EXERCISE OBJECTIVE
Transcribe every entry exactly, leaving out any pictures.

[Difference listings]
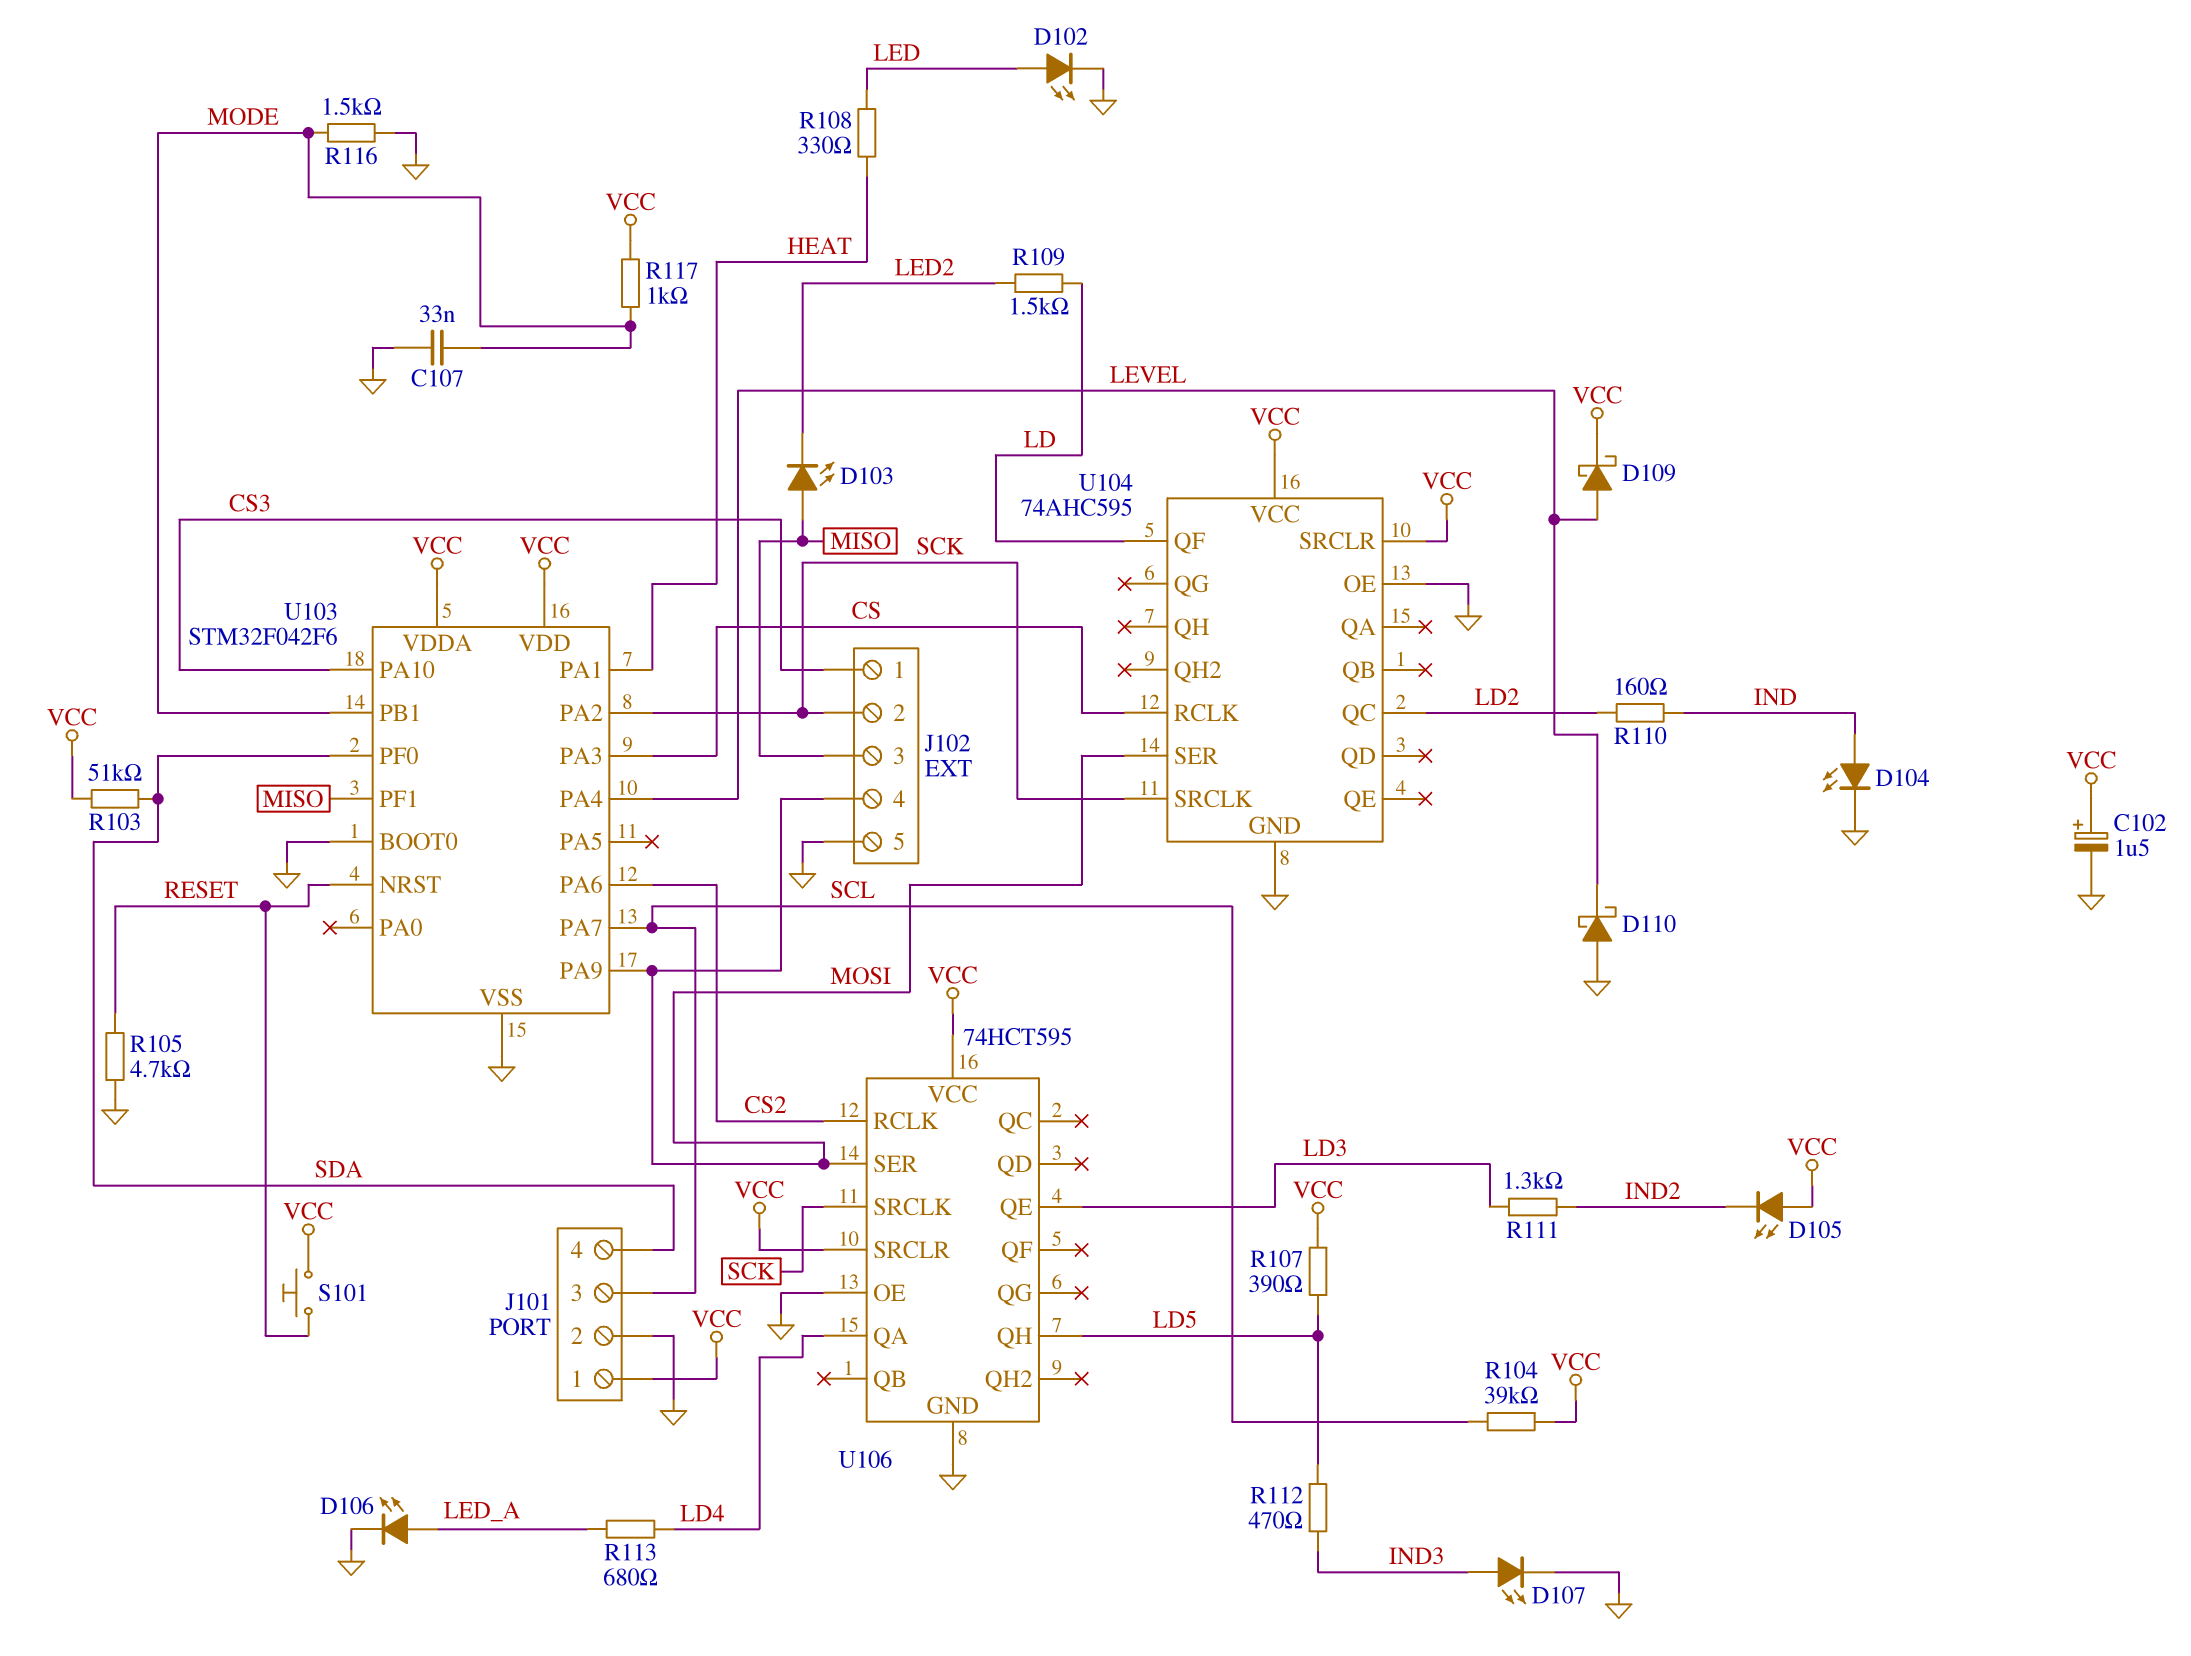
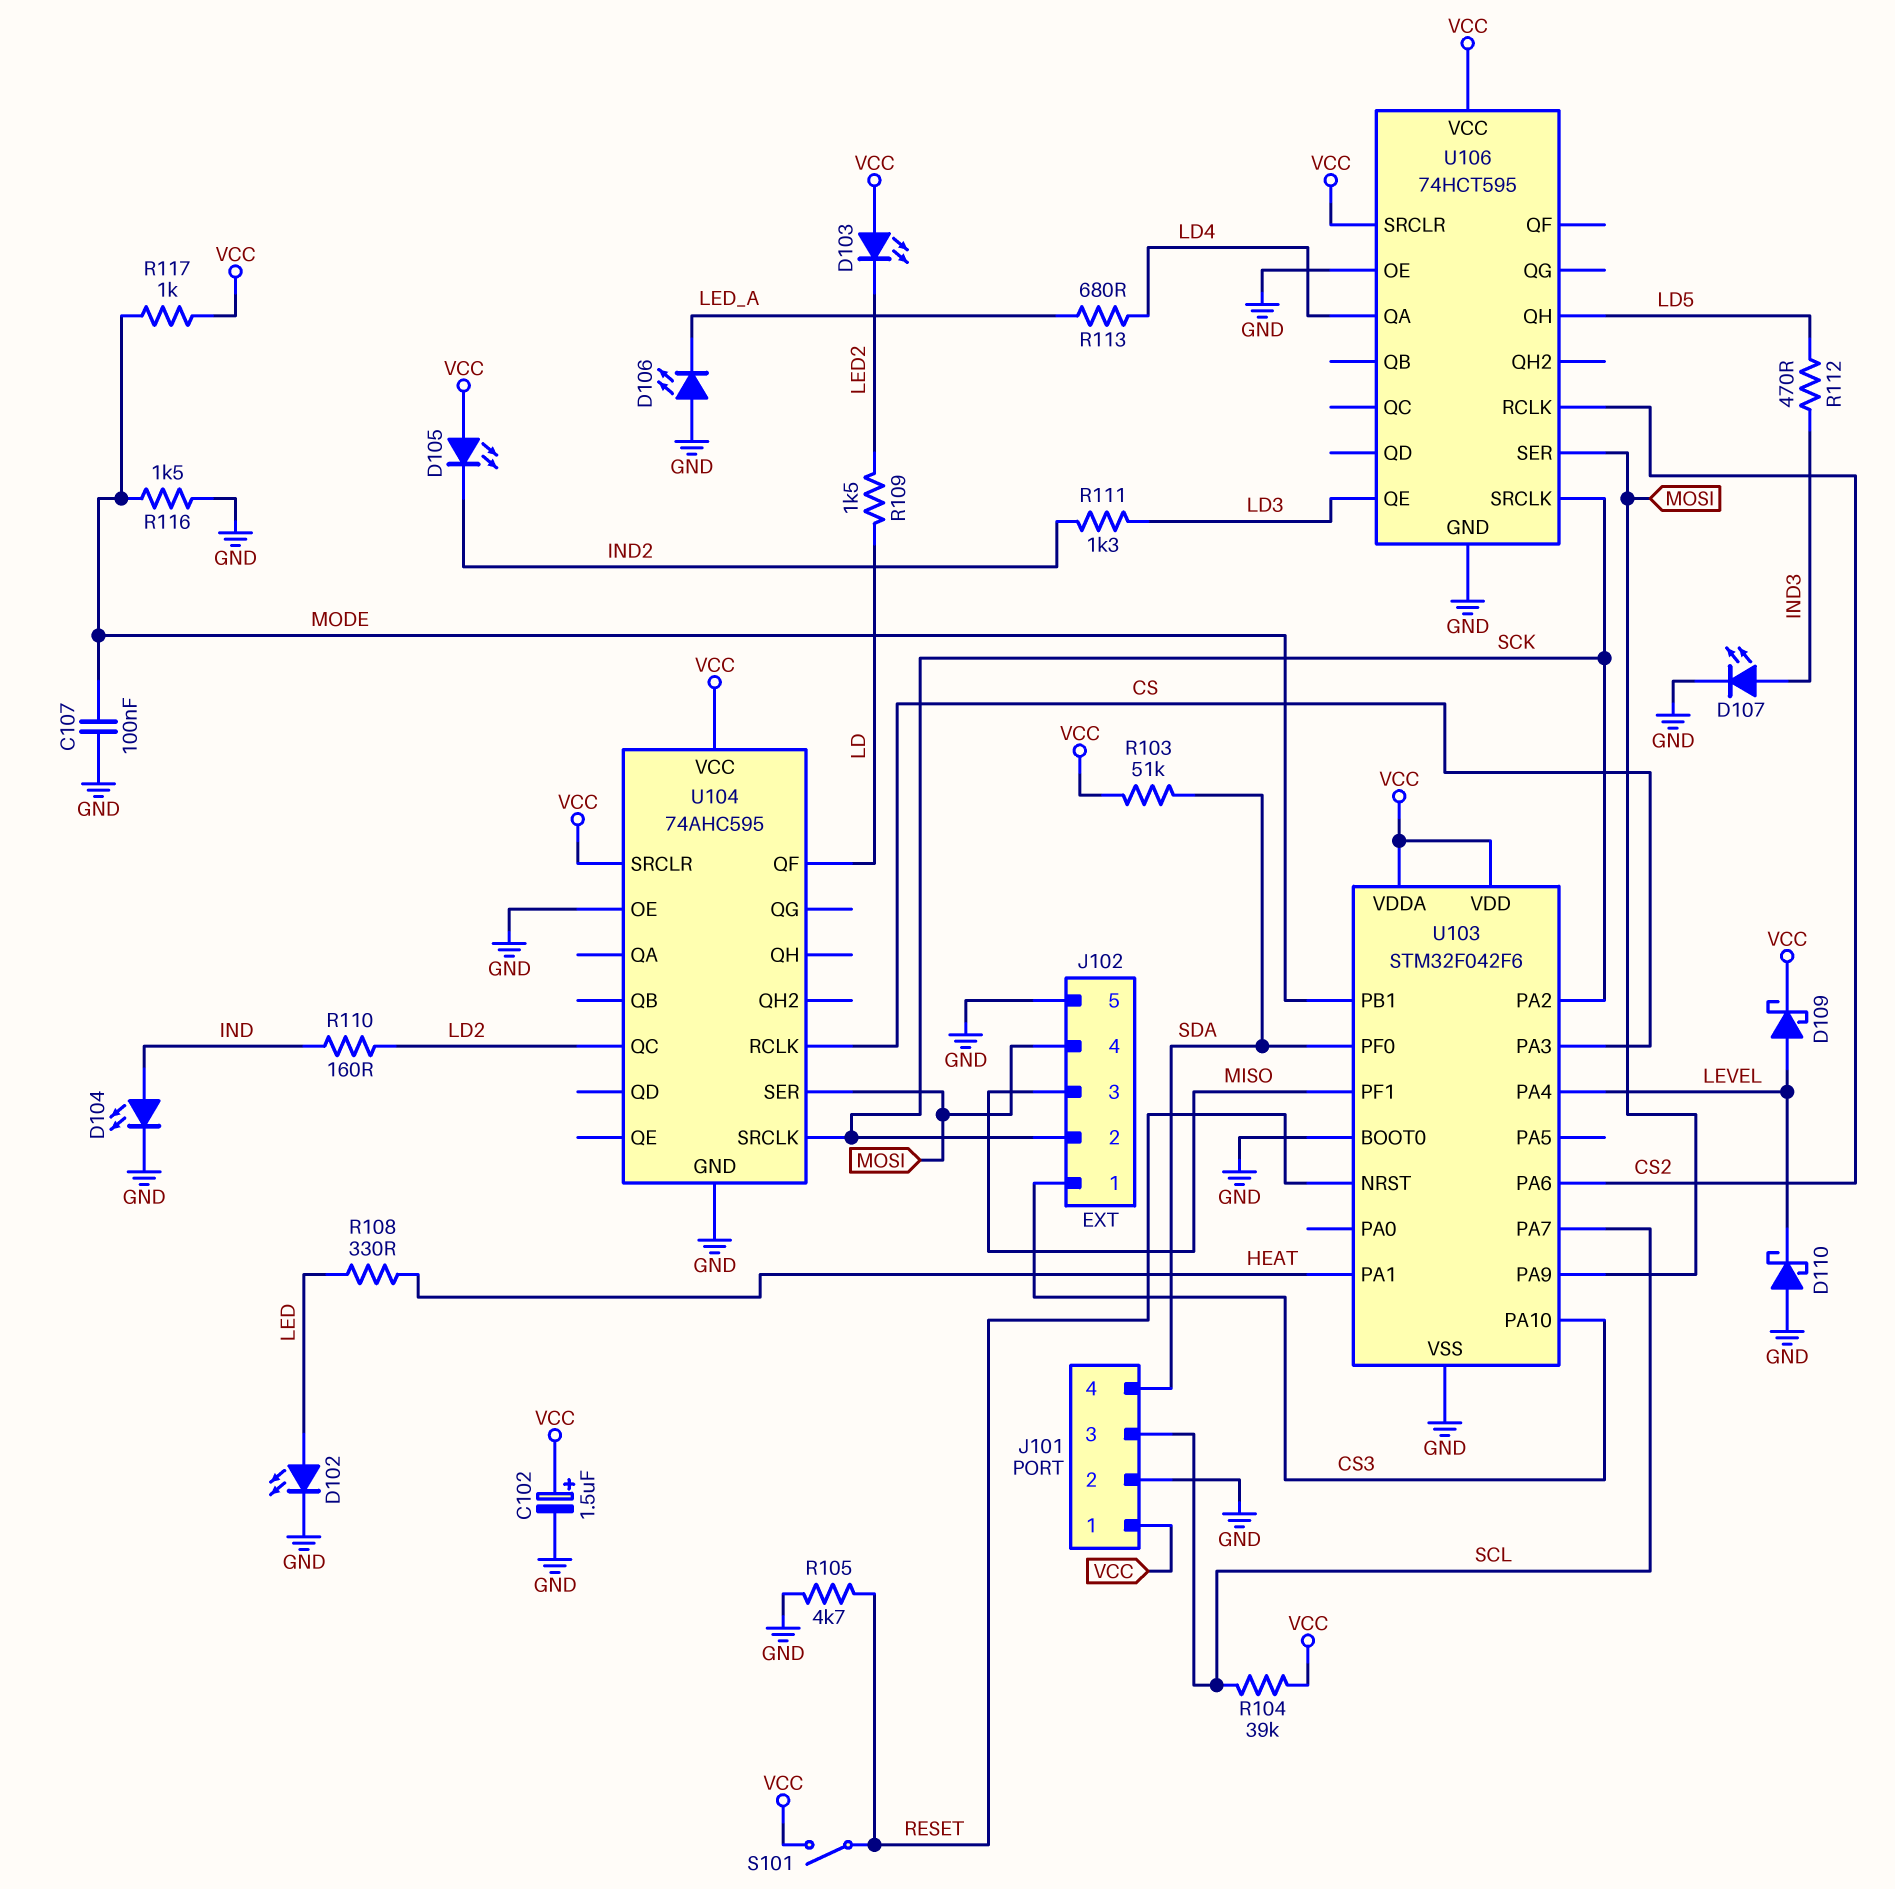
C107: 33nF (GND, MODE) -> 100nF (GND, MODE)
D103: LED (A MISO, K LED2) -> LED (A VCC, K LED2)
D106: LED (A LED_A, K GND) -> LED (A GND, K LED_A)
R107: 390 (LD5, VCC) -> none
S101: button (RESET, VCC) -> switch (RESET, VCC)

OUTPUT OF THE EXERCISE
C107: 33nF (GND, MODE) -> 100nF (GND, MODE)
D103: LED (A MISO, K LED2) -> LED (A VCC, K LED2)
D106: LED (A LED_A, K GND) -> LED (A GND, K LED_A)
R107: 390 (LD5, VCC) -> none
S101: button (RESET, VCC) -> switch (RESET, VCC)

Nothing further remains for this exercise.